What needs to be done:
Reproduce every line of the records below word for word, omitting the picture markers.

Data supplied:
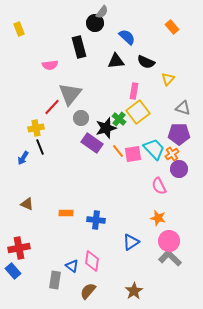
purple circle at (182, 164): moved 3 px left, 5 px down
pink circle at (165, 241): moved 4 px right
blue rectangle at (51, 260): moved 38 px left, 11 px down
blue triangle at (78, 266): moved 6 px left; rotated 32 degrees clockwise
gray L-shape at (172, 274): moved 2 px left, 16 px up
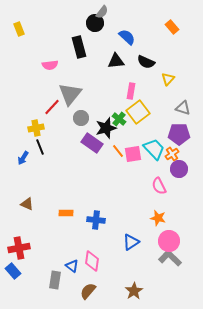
pink rectangle at (134, 91): moved 3 px left
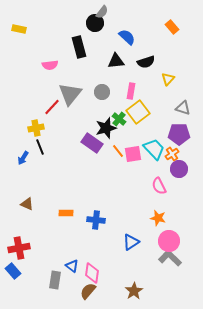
yellow rectangle at (19, 29): rotated 56 degrees counterclockwise
black semicircle at (146, 62): rotated 42 degrees counterclockwise
gray circle at (81, 118): moved 21 px right, 26 px up
pink diamond at (92, 261): moved 12 px down
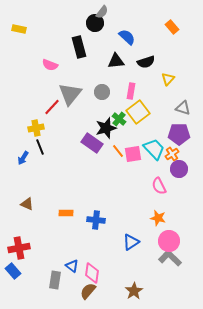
pink semicircle at (50, 65): rotated 28 degrees clockwise
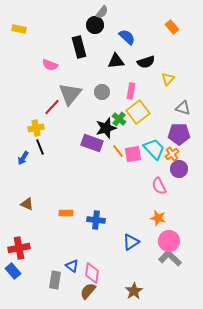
black circle at (95, 23): moved 2 px down
purple rectangle at (92, 143): rotated 15 degrees counterclockwise
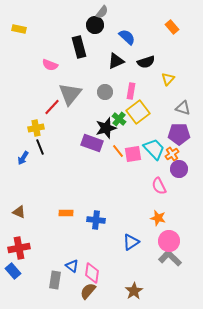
black triangle at (116, 61): rotated 18 degrees counterclockwise
gray circle at (102, 92): moved 3 px right
brown triangle at (27, 204): moved 8 px left, 8 px down
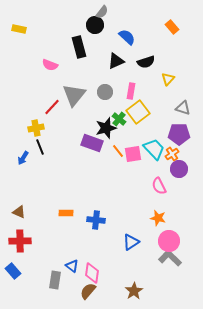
gray triangle at (70, 94): moved 4 px right, 1 px down
red cross at (19, 248): moved 1 px right, 7 px up; rotated 10 degrees clockwise
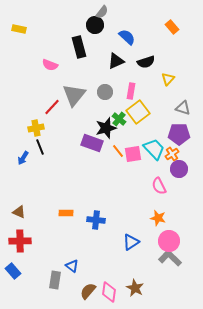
pink diamond at (92, 273): moved 17 px right, 19 px down
brown star at (134, 291): moved 1 px right, 3 px up; rotated 12 degrees counterclockwise
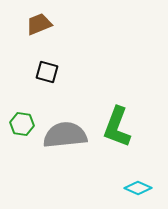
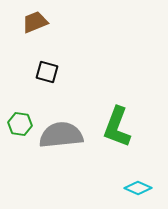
brown trapezoid: moved 4 px left, 2 px up
green hexagon: moved 2 px left
gray semicircle: moved 4 px left
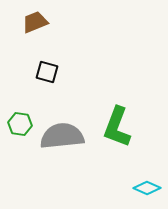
gray semicircle: moved 1 px right, 1 px down
cyan diamond: moved 9 px right
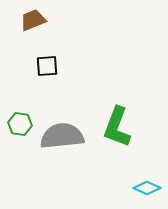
brown trapezoid: moved 2 px left, 2 px up
black square: moved 6 px up; rotated 20 degrees counterclockwise
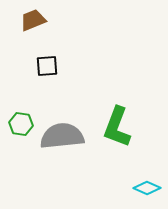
green hexagon: moved 1 px right
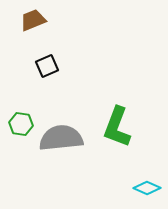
black square: rotated 20 degrees counterclockwise
gray semicircle: moved 1 px left, 2 px down
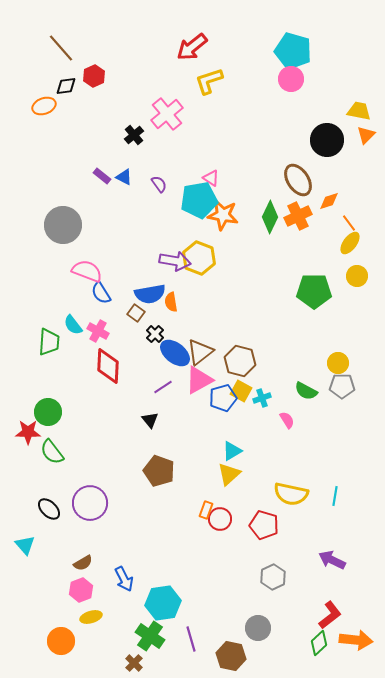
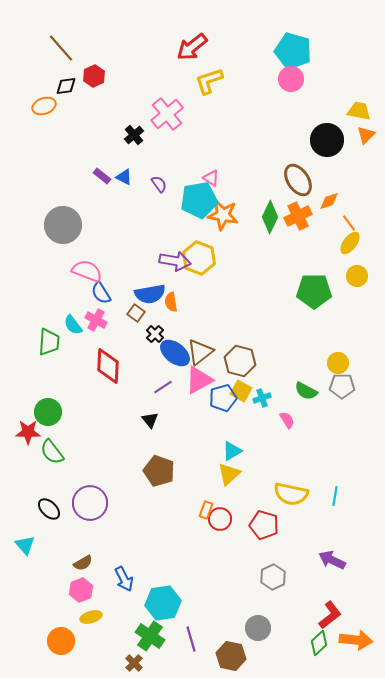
pink cross at (98, 331): moved 2 px left, 11 px up
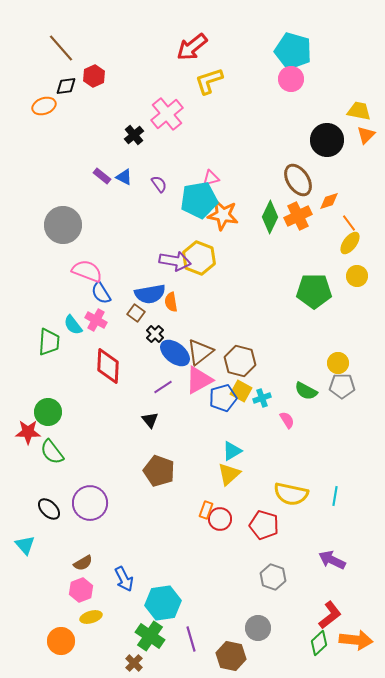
pink triangle at (211, 178): rotated 48 degrees counterclockwise
gray hexagon at (273, 577): rotated 15 degrees counterclockwise
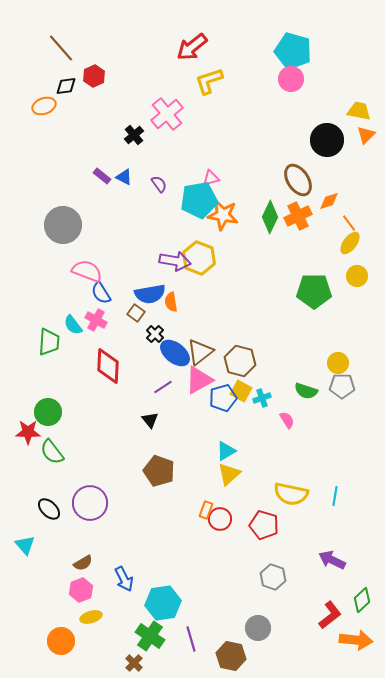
green semicircle at (306, 391): rotated 10 degrees counterclockwise
cyan triangle at (232, 451): moved 6 px left
green diamond at (319, 643): moved 43 px right, 43 px up
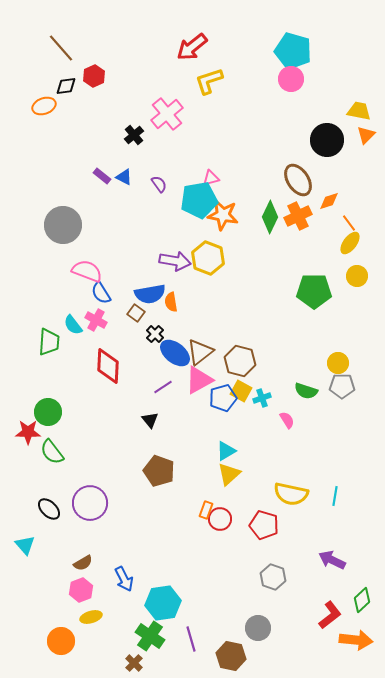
yellow hexagon at (199, 258): moved 9 px right
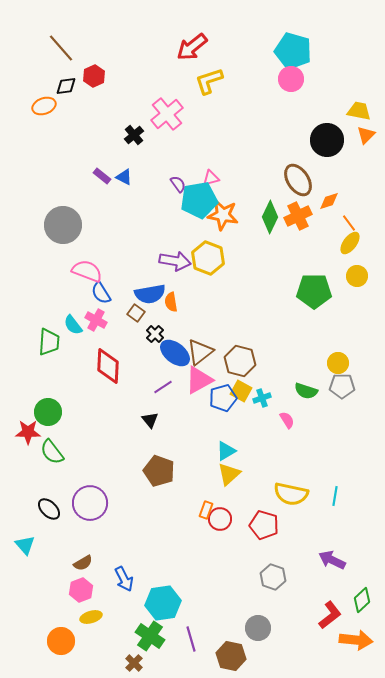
purple semicircle at (159, 184): moved 19 px right
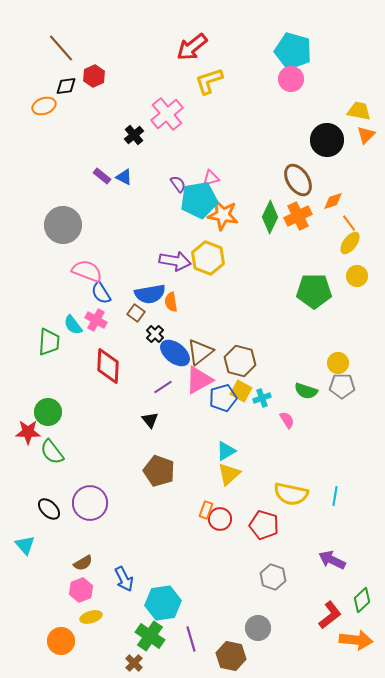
orange diamond at (329, 201): moved 4 px right
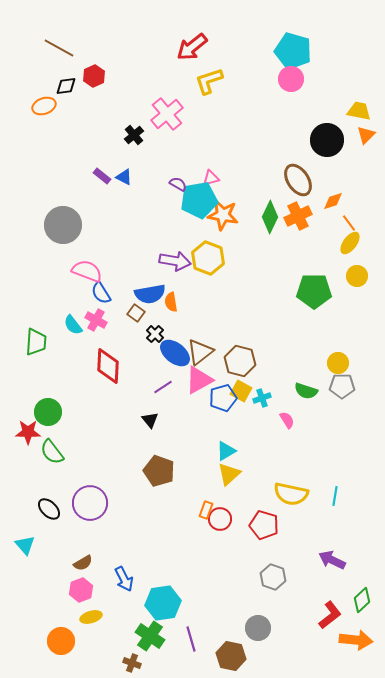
brown line at (61, 48): moved 2 px left; rotated 20 degrees counterclockwise
purple semicircle at (178, 184): rotated 24 degrees counterclockwise
green trapezoid at (49, 342): moved 13 px left
brown cross at (134, 663): moved 2 px left; rotated 24 degrees counterclockwise
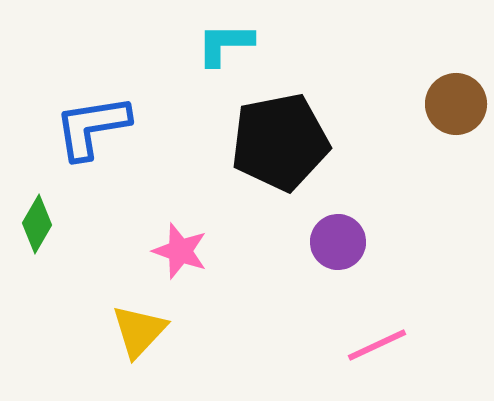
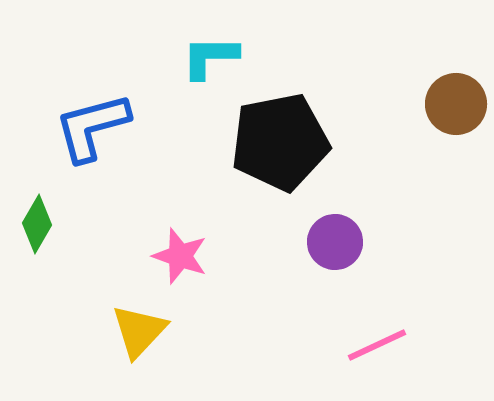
cyan L-shape: moved 15 px left, 13 px down
blue L-shape: rotated 6 degrees counterclockwise
purple circle: moved 3 px left
pink star: moved 5 px down
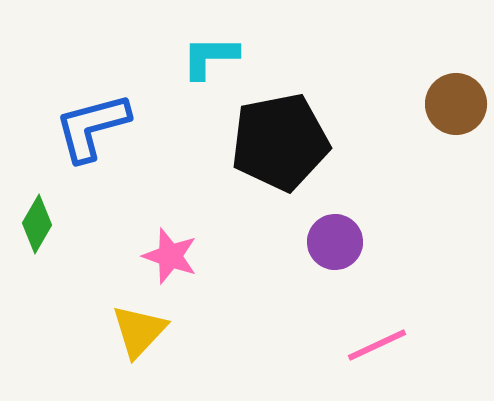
pink star: moved 10 px left
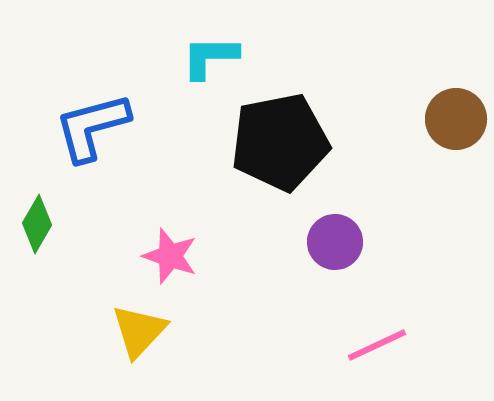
brown circle: moved 15 px down
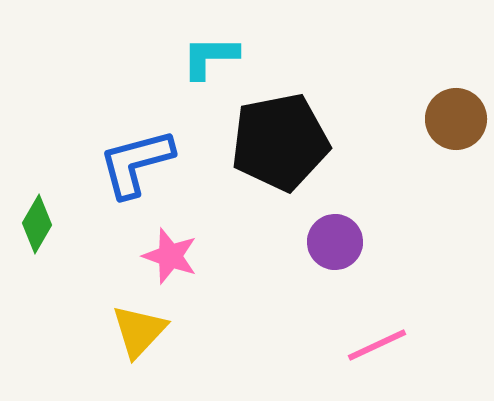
blue L-shape: moved 44 px right, 36 px down
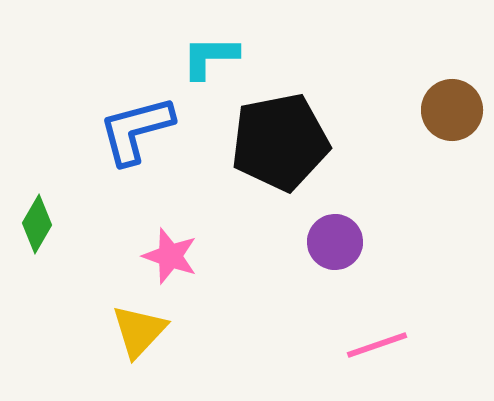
brown circle: moved 4 px left, 9 px up
blue L-shape: moved 33 px up
pink line: rotated 6 degrees clockwise
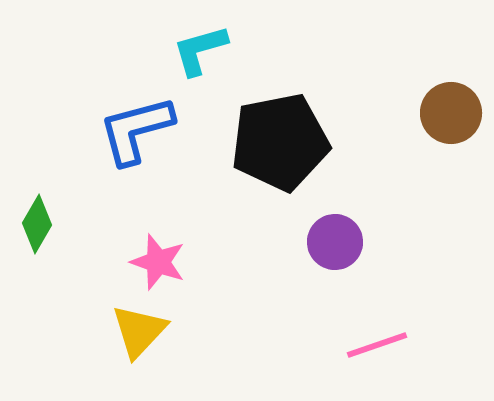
cyan L-shape: moved 10 px left, 7 px up; rotated 16 degrees counterclockwise
brown circle: moved 1 px left, 3 px down
pink star: moved 12 px left, 6 px down
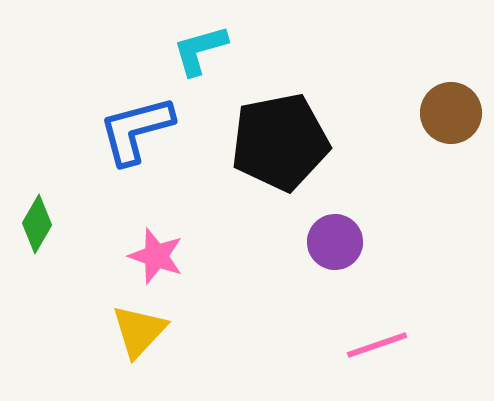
pink star: moved 2 px left, 6 px up
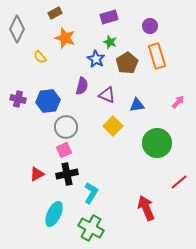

Result of this task:
purple circle at (182, 164): moved 3 px left, 5 px down
pink circle at (165, 241): moved 4 px right
blue rectangle at (51, 260): moved 38 px left, 11 px down
blue triangle at (78, 266): moved 6 px left; rotated 32 degrees clockwise
gray L-shape at (172, 274): moved 2 px left, 16 px up
pink rectangle at (134, 91): moved 3 px left
yellow rectangle at (19, 29): rotated 56 degrees counterclockwise
black semicircle at (146, 62): rotated 42 degrees counterclockwise
gray circle at (81, 118): moved 21 px right, 26 px up
pink diamond at (92, 261): moved 12 px down
pink semicircle at (50, 65): rotated 28 degrees clockwise
black circle at (95, 23): moved 2 px down
purple rectangle at (92, 143): rotated 15 degrees counterclockwise
black triangle at (116, 61): rotated 18 degrees counterclockwise
gray circle at (102, 92): moved 3 px right
brown triangle at (27, 204): moved 8 px left, 8 px down
gray triangle at (70, 94): moved 4 px right, 1 px down
red cross at (19, 248): moved 1 px right, 7 px up; rotated 10 degrees clockwise
pink diamond at (92, 273): moved 17 px right, 19 px down
brown star at (134, 291): moved 1 px right, 3 px up; rotated 12 degrees counterclockwise
brown trapezoid: moved 4 px left, 2 px up
green hexagon: moved 2 px left
gray semicircle: moved 4 px left
gray semicircle: moved 1 px right, 1 px down
cyan diamond: moved 9 px right
brown trapezoid: moved 2 px left, 2 px up
black square: moved 6 px up; rotated 20 degrees counterclockwise
green hexagon: moved 1 px right
black square: rotated 20 degrees counterclockwise
gray semicircle: moved 1 px left, 2 px down
pink cross at (98, 331): moved 2 px left, 11 px up
pink triangle at (211, 178): rotated 48 degrees counterclockwise
gray hexagon at (273, 577): rotated 15 degrees counterclockwise
green semicircle at (306, 391): rotated 10 degrees counterclockwise
cyan triangle at (232, 451): moved 6 px left
green diamond at (319, 643): moved 43 px right, 43 px up
yellow hexagon at (199, 258): moved 9 px right
purple semicircle at (159, 184): moved 19 px right
orange diamond at (329, 201): moved 4 px right
brown line at (61, 48): moved 2 px left; rotated 20 degrees counterclockwise
purple semicircle at (178, 184): rotated 24 degrees counterclockwise
green trapezoid at (49, 342): moved 13 px left
brown cross at (134, 663): moved 2 px left; rotated 24 degrees counterclockwise
cyan L-shape: moved 15 px left, 13 px down
blue L-shape: rotated 6 degrees counterclockwise
purple circle: moved 3 px left
pink star: moved 5 px down
pink star: moved 10 px left
brown circle: moved 15 px down
blue L-shape: moved 44 px right, 36 px down
brown circle: moved 4 px left, 9 px up
blue L-shape: moved 33 px up
pink line: rotated 6 degrees clockwise
cyan L-shape: moved 10 px left, 7 px up; rotated 16 degrees counterclockwise
brown circle: moved 1 px left, 3 px down
pink star: moved 12 px left, 6 px down
pink star: moved 2 px left, 6 px up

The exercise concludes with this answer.